■ **Exercise**
In the records below, find the line that contains "JOY pin VRY: C15 -> B10", then transcribe it and every later line exactly, stopping at the final line.
(Data shown Opens)
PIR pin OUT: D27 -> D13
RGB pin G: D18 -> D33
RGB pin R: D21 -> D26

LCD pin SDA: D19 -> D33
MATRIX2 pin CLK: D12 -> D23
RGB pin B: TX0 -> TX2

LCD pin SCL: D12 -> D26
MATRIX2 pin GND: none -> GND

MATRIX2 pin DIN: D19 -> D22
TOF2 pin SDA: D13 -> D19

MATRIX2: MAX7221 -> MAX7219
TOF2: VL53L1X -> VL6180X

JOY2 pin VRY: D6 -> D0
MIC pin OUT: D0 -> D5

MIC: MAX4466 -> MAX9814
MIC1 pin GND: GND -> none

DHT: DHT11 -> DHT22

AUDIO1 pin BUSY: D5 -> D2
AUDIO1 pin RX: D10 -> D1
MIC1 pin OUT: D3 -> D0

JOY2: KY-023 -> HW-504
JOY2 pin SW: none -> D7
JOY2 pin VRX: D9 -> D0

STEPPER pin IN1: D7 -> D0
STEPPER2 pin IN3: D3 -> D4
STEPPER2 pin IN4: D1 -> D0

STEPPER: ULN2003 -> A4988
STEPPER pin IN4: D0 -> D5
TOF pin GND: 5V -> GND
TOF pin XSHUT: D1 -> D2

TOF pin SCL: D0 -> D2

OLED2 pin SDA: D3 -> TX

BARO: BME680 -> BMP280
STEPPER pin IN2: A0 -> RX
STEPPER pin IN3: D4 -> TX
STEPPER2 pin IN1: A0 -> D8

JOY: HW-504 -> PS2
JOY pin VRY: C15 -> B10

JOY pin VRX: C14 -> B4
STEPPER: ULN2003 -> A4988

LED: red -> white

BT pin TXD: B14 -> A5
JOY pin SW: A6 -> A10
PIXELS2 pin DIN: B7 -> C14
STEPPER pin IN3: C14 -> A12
(Data shown Closes)
■ **Exercise solution**
JOY pin VRY: C15 -> B10

JOY pin VRX: C14 -> B4
STEPPER: ULN2003 -> A4988

LED: red -> white

BT pin TXD: B14 -> A5
JOY pin SW: A6 -> A10
PIXELS2 pin DIN: B7 -> C14
STEPPER pin IN3: C14 -> A12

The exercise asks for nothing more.